Problem to work on :: From the line containing "DRIVER2 pin ENA: D4 -> D3" to the line containing "MATRIX pin GND: GND -> 5V" in the records below, set down every line exactly as it stands, both ends included, and skip the pictures.

*** Opening Data for processing ***

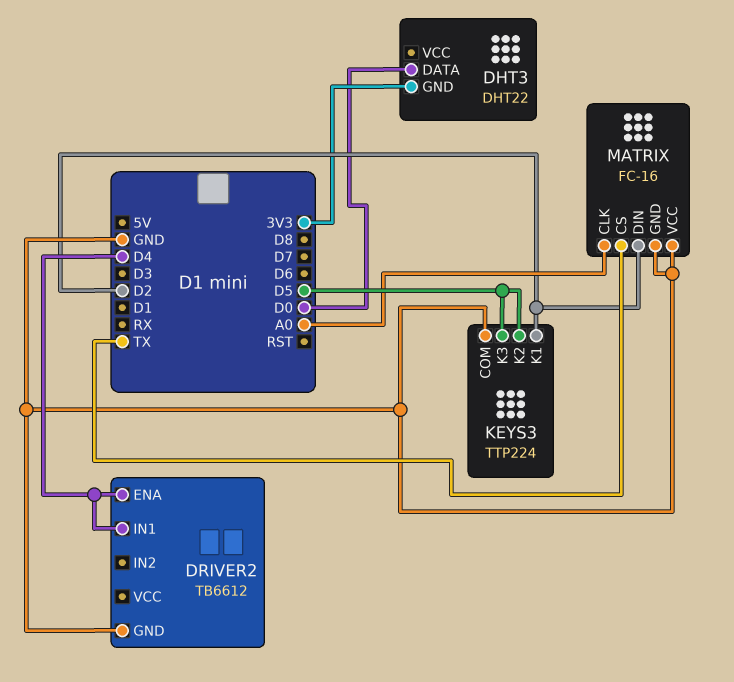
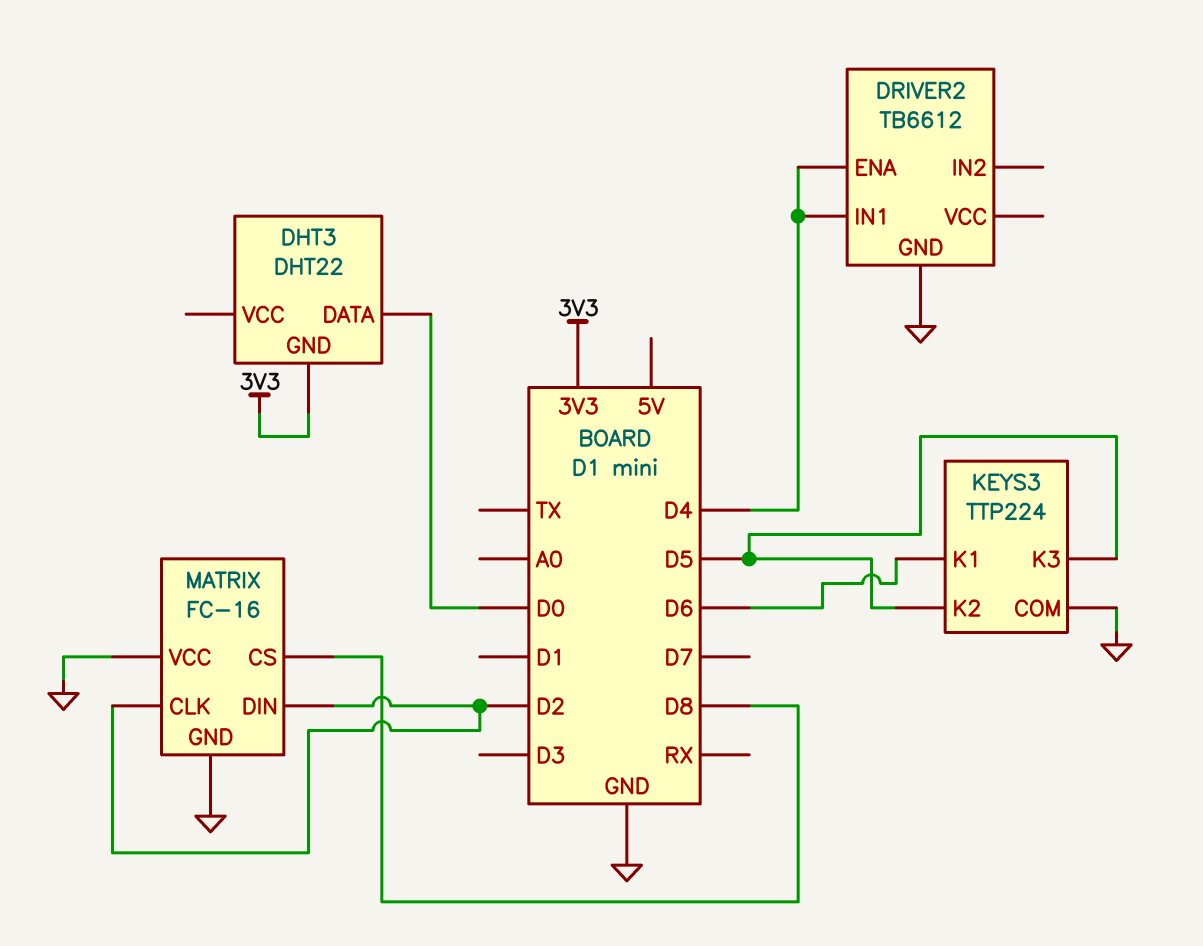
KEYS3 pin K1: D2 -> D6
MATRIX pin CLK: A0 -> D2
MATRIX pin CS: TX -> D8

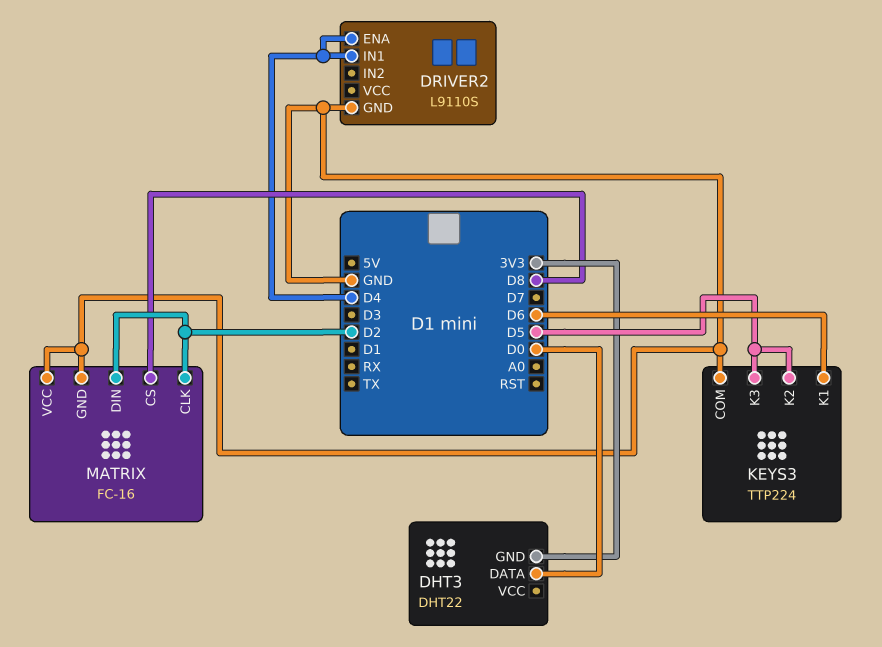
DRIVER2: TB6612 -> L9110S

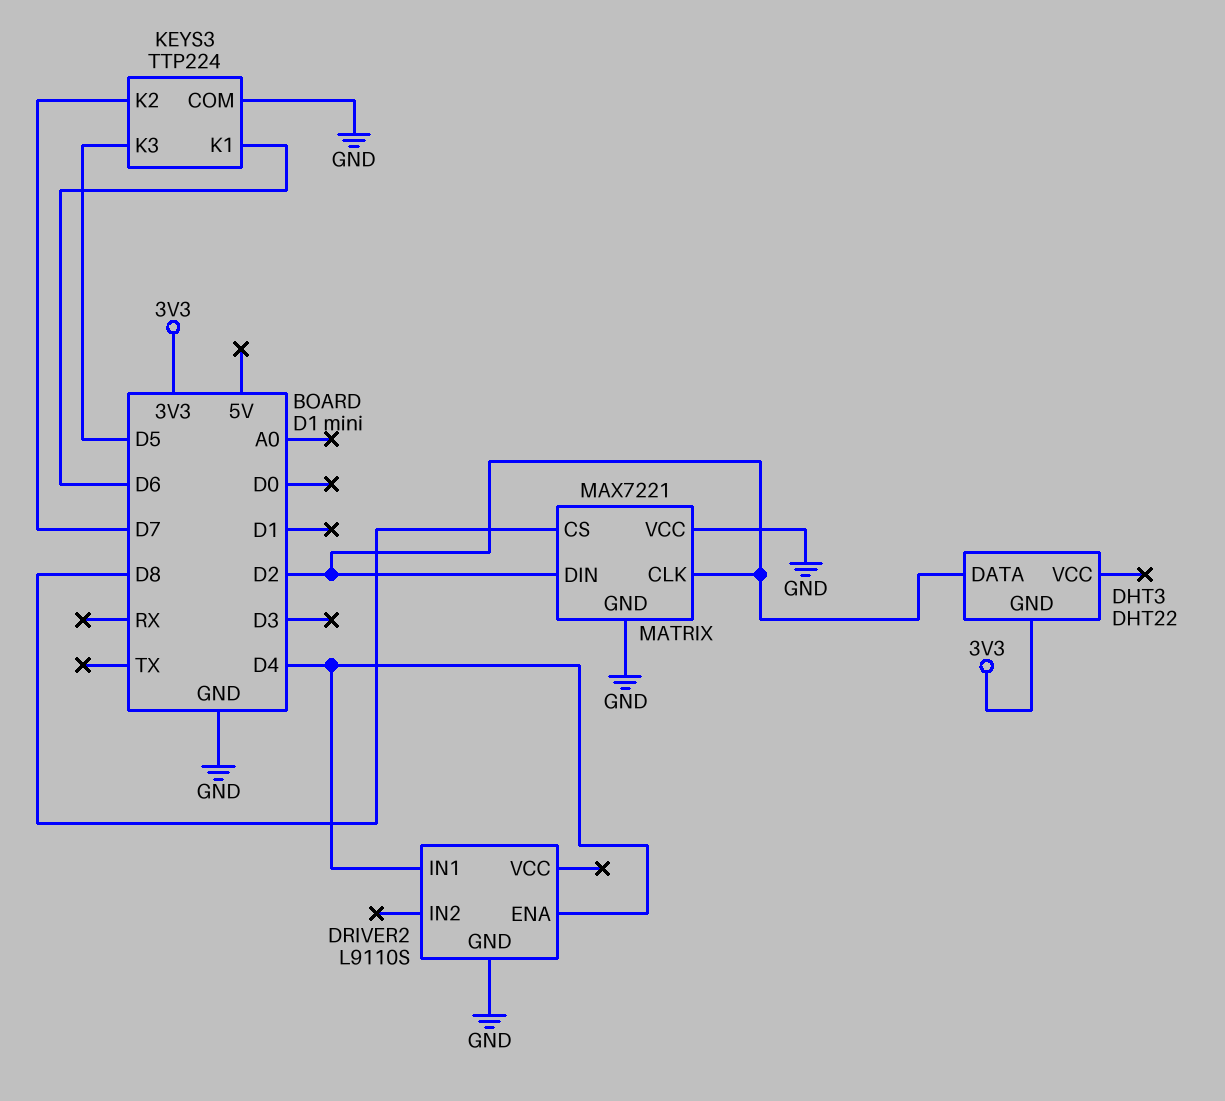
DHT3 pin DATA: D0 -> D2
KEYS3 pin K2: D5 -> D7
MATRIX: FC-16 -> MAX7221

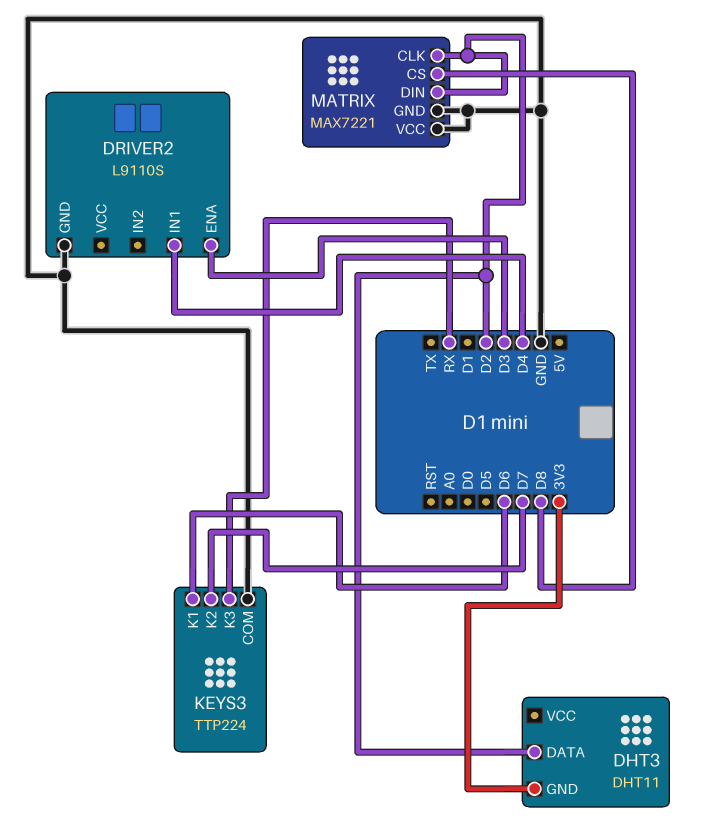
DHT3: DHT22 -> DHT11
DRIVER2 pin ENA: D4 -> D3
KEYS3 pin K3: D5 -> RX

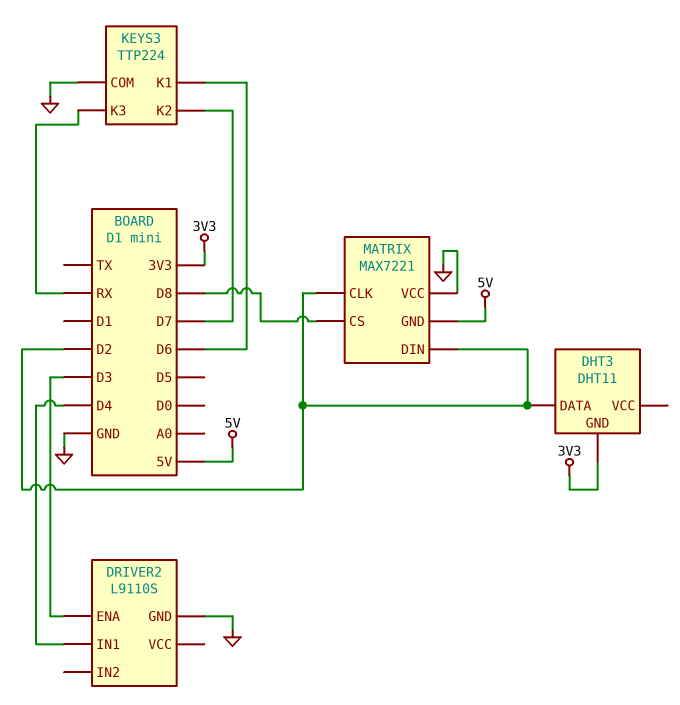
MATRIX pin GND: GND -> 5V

*** Closing Data for processing ***
*** Opening Data for processing ***

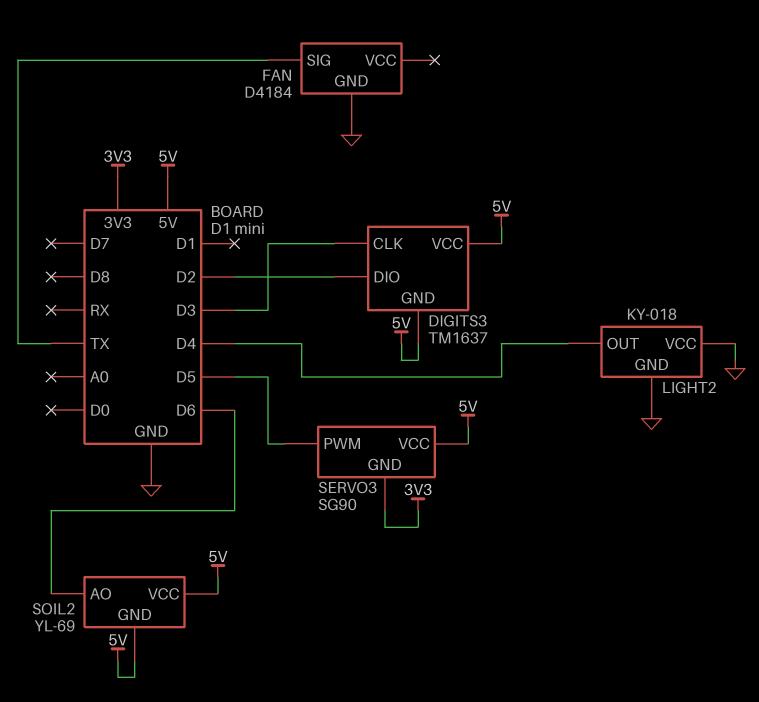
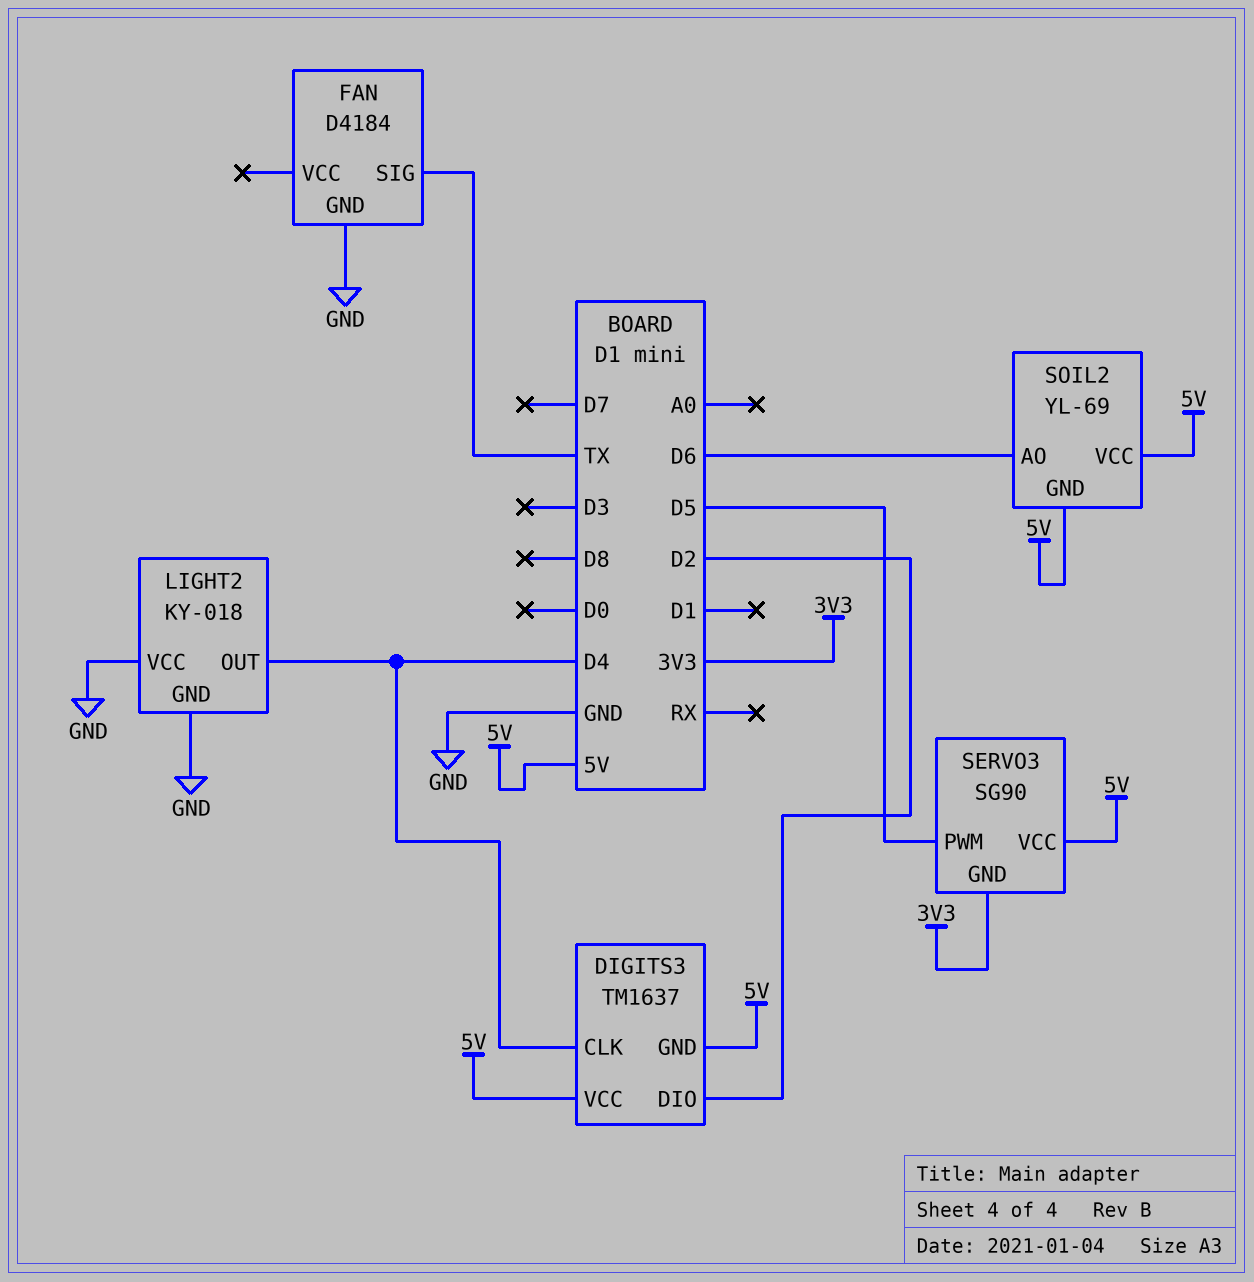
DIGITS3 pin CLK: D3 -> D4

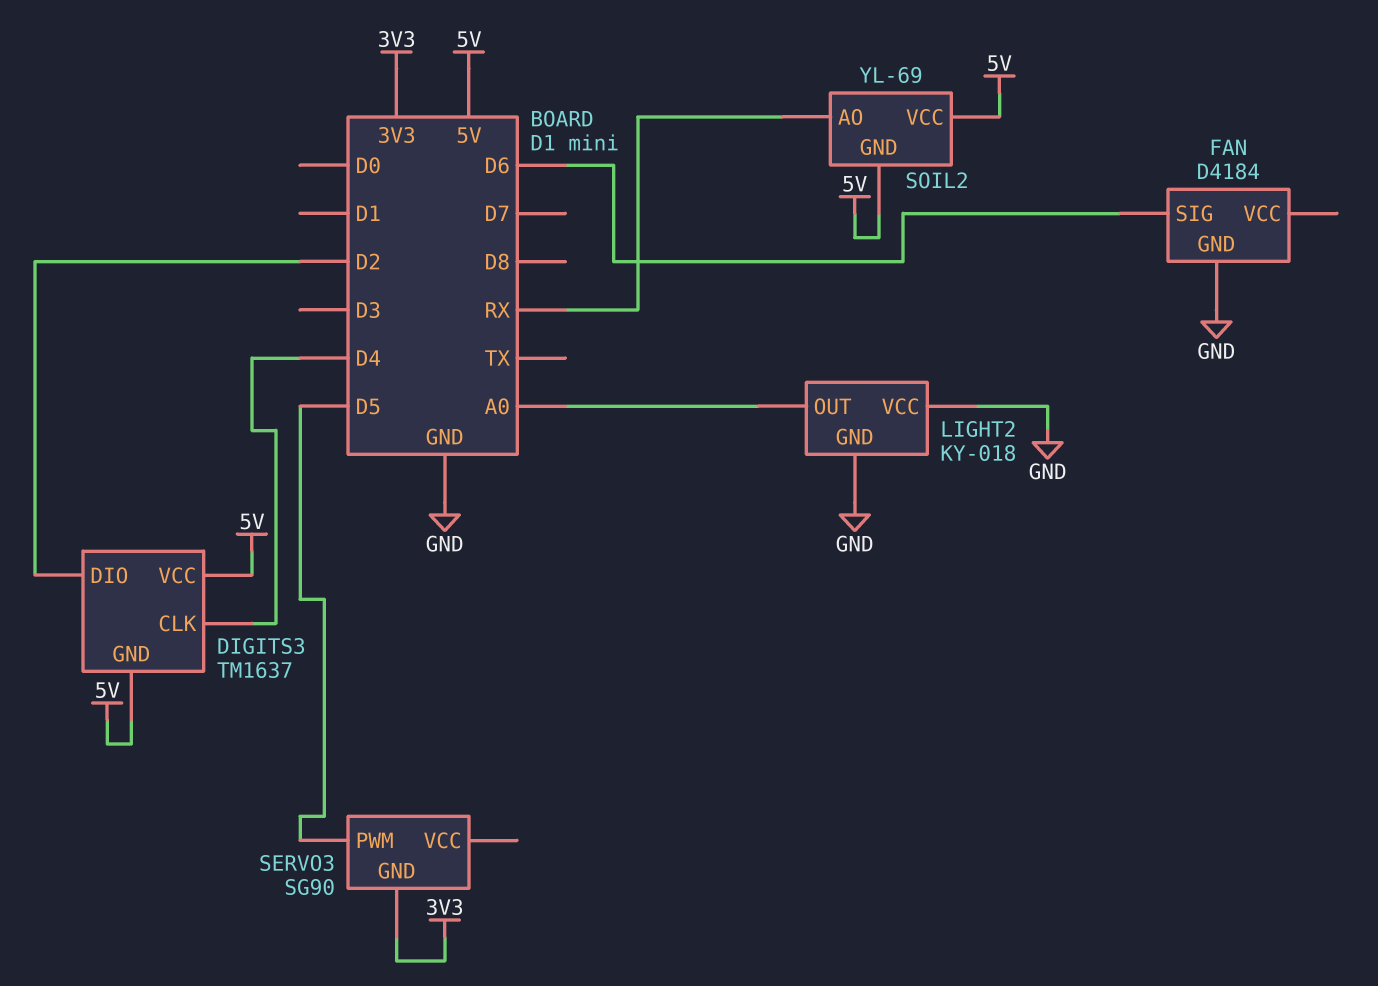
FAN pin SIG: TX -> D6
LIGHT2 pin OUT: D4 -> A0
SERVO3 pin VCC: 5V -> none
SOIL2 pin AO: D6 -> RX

*** Closing Data for processing ***
*** Opening Data for processing ***

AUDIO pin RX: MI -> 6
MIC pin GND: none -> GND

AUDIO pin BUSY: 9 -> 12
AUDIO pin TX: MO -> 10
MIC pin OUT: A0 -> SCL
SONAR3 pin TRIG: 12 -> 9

*** Closing Data for processing ***

Result for this task ::
DRIVER2 pin ENA: D4 -> D3
KEYS3 pin K3: D5 -> RX

MATRIX pin GND: GND -> 5V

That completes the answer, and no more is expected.